● Material provided:

▶

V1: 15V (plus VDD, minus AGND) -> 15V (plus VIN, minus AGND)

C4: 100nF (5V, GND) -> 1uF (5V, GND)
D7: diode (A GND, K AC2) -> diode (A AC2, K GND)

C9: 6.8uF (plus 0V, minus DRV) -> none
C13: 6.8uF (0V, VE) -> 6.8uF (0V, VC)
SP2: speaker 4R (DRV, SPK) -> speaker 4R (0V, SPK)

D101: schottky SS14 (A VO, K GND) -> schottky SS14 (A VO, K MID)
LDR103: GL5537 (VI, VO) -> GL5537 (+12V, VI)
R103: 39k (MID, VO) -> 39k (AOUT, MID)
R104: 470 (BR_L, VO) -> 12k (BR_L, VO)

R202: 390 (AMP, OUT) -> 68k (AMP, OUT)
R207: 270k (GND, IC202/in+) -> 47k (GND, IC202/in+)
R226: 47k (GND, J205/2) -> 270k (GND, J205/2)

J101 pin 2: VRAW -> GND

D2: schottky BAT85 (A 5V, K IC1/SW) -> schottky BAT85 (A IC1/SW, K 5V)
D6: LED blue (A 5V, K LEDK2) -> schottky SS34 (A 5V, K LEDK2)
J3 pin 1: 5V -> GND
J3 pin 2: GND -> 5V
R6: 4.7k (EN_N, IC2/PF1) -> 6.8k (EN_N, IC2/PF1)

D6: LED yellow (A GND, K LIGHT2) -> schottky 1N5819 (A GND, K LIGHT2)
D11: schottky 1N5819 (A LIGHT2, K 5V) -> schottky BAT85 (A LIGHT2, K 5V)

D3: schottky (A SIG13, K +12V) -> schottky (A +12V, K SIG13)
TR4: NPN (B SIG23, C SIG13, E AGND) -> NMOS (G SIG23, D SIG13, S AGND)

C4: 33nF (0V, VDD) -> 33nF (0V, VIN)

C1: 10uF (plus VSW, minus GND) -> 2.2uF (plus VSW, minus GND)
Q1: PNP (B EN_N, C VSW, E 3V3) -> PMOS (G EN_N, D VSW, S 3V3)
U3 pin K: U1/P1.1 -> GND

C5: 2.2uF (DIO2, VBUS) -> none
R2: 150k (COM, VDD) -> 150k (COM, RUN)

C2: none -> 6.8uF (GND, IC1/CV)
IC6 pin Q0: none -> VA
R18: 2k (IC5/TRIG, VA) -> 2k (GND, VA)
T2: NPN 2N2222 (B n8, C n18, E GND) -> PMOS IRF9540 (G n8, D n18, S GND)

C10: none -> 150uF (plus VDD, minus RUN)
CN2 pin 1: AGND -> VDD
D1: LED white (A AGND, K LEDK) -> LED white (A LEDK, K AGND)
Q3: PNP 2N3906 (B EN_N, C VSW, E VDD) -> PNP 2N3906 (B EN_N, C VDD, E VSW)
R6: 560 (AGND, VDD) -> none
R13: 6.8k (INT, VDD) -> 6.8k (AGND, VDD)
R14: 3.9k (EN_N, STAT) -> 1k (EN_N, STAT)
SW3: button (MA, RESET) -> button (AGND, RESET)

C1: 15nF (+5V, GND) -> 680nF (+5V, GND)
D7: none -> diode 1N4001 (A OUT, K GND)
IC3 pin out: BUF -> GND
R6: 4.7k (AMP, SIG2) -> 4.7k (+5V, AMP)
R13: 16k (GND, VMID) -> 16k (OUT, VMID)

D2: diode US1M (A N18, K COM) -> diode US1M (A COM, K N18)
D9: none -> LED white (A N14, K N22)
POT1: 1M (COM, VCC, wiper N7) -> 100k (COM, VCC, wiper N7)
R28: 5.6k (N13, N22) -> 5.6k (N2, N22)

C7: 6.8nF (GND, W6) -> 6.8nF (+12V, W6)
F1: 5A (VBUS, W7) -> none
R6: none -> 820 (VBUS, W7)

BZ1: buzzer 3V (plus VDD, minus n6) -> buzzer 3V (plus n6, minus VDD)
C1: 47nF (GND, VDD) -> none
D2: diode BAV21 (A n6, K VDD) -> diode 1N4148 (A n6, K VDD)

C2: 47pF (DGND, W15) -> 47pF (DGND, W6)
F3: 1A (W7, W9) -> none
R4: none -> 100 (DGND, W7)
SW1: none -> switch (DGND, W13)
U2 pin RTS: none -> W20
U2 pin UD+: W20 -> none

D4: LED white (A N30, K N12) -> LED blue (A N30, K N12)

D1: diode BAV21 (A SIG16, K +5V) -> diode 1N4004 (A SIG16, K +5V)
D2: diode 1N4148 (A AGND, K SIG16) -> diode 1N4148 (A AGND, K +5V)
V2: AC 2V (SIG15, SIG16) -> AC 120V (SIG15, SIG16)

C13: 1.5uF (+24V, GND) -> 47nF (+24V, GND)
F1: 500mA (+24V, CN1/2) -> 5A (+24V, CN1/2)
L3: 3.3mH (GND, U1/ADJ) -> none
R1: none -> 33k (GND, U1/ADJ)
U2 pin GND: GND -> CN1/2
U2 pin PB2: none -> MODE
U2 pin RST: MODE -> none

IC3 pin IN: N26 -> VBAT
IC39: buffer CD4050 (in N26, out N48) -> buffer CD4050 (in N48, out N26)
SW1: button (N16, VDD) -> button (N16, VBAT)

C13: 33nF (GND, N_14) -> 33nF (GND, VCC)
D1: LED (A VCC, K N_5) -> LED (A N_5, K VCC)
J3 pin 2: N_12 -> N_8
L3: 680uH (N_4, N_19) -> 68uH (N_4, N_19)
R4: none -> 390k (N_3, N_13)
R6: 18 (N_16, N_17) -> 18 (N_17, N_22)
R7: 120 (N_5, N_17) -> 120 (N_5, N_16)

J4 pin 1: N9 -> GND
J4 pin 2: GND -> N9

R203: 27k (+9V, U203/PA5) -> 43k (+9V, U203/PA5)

◀

● Problem description: The full set of entries above should be given again exactly.

● Response box:
V1: 15V (plus VDD, minus AGND) -> 15V (plus VIN, minus AGND)

C4: 100nF (5V, GND) -> 1uF (5V, GND)
D7: diode (A GND, K AC2) -> diode (A AC2, K GND)

C9: 6.8uF (plus 0V, minus DRV) -> none
C13: 6.8uF (0V, VE) -> 6.8uF (0V, VC)
SP2: speaker 4R (DRV, SPK) -> speaker 4R (0V, SPK)

D101: schottky SS14 (A VO, K GND) -> schottky SS14 (A VO, K MID)
LDR103: GL5537 (VI, VO) -> GL5537 (+12V, VI)
R103: 39k (MID, VO) -> 39k (AOUT, MID)
R104: 470 (BR_L, VO) -> 12k (BR_L, VO)

R202: 390 (AMP, OUT) -> 68k (AMP, OUT)
R207: 270k (GND, IC202/in+) -> 47k (GND, IC202/in+)
R226: 47k (GND, J205/2) -> 270k (GND, J205/2)

J101 pin 2: VRAW -> GND

D2: schottky BAT85 (A 5V, K IC1/SW) -> schottky BAT85 (A IC1/SW, K 5V)
D6: LED blue (A 5V, K LEDK2) -> schottky SS34 (A 5V, K LEDK2)
J3 pin 1: 5V -> GND
J3 pin 2: GND -> 5V
R6: 4.7k (EN_N, IC2/PF1) -> 6.8k (EN_N, IC2/PF1)

D6: LED yellow (A GND, K LIGHT2) -> schottky 1N5819 (A GND, K LIGHT2)
D11: schottky 1N5819 (A LIGHT2, K 5V) -> schottky BAT85 (A LIGHT2, K 5V)

D3: schottky (A SIG13, K +12V) -> schottky (A +12V, K SIG13)
TR4: NPN (B SIG23, C SIG13, E AGND) -> NMOS (G SIG23, D SIG13, S AGND)

C4: 33nF (0V, VDD) -> 33nF (0V, VIN)

C1: 10uF (plus VSW, minus GND) -> 2.2uF (plus VSW, minus GND)
Q1: PNP (B EN_N, C VSW, E 3V3) -> PMOS (G EN_N, D VSW, S 3V3)
U3 pin K: U1/P1.1 -> GND

C5: 2.2uF (DIO2, VBUS) -> none
R2: 150k (COM, VDD) -> 150k (COM, RUN)

C2: none -> 6.8uF (GND, IC1/CV)
IC6 pin Q0: none -> VA
R18: 2k (IC5/TRIG, VA) -> 2k (GND, VA)
T2: NPN 2N2222 (B n8, C n18, E GND) -> PMOS IRF9540 (G n8, D n18, S GND)

C10: none -> 150uF (plus VDD, minus RUN)
CN2 pin 1: AGND -> VDD
D1: LED white (A AGND, K LEDK) -> LED white (A LEDK, K AGND)
Q3: PNP 2N3906 (B EN_N, C VSW, E VDD) -> PNP 2N3906 (B EN_N, C VDD, E VSW)
R6: 560 (AGND, VDD) -> none
R13: 6.8k (INT, VDD) -> 6.8k (AGND, VDD)
R14: 3.9k (EN_N, STAT) -> 1k (EN_N, STAT)
SW3: button (MA, RESET) -> button (AGND, RESET)

C1: 15nF (+5V, GND) -> 680nF (+5V, GND)
D7: none -> diode 1N4001 (A OUT, K GND)
IC3 pin out: BUF -> GND
R6: 4.7k (AMP, SIG2) -> 4.7k (+5V, AMP)
R13: 16k (GND, VMID) -> 16k (OUT, VMID)

D2: diode US1M (A N18, K COM) -> diode US1M (A COM, K N18)
D9: none -> LED white (A N14, K N22)
POT1: 1M (COM, VCC, wiper N7) -> 100k (COM, VCC, wiper N7)
R28: 5.6k (N13, N22) -> 5.6k (N2, N22)

C7: 6.8nF (GND, W6) -> 6.8nF (+12V, W6)
F1: 5A (VBUS, W7) -> none
R6: none -> 820 (VBUS, W7)

BZ1: buzzer 3V (plus VDD, minus n6) -> buzzer 3V (plus n6, minus VDD)
C1: 47nF (GND, VDD) -> none
D2: diode BAV21 (A n6, K VDD) -> diode 1N4148 (A n6, K VDD)

C2: 47pF (DGND, W15) -> 47pF (DGND, W6)
F3: 1A (W7, W9) -> none
R4: none -> 100 (DGND, W7)
SW1: none -> switch (DGND, W13)
U2 pin RTS: none -> W20
U2 pin UD+: W20 -> none

D4: LED white (A N30, K N12) -> LED blue (A N30, K N12)

D1: diode BAV21 (A SIG16, K +5V) -> diode 1N4004 (A SIG16, K +5V)
D2: diode 1N4148 (A AGND, K SIG16) -> diode 1N4148 (A AGND, K +5V)
V2: AC 2V (SIG15, SIG16) -> AC 120V (SIG15, SIG16)

C13: 1.5uF (+24V, GND) -> 47nF (+24V, GND)
F1: 500mA (+24V, CN1/2) -> 5A (+24V, CN1/2)
L3: 3.3mH (GND, U1/ADJ) -> none
R1: none -> 33k (GND, U1/ADJ)
U2 pin GND: GND -> CN1/2
U2 pin PB2: none -> MODE
U2 pin RST: MODE -> none

IC3 pin IN: N26 -> VBAT
IC39: buffer CD4050 (in N26, out N48) -> buffer CD4050 (in N48, out N26)
SW1: button (N16, VDD) -> button (N16, VBAT)

C13: 33nF (GND, N_14) -> 33nF (GND, VCC)
D1: LED (A VCC, K N_5) -> LED (A N_5, K VCC)
J3 pin 2: N_12 -> N_8
L3: 680uH (N_4, N_19) -> 68uH (N_4, N_19)
R4: none -> 390k (N_3, N_13)
R6: 18 (N_16, N_17) -> 18 (N_17, N_22)
R7: 120 (N_5, N_17) -> 120 (N_5, N_16)

J4 pin 1: N9 -> GND
J4 pin 2: GND -> N9

R203: 27k (+9V, U203/PA5) -> 43k (+9V, U203/PA5)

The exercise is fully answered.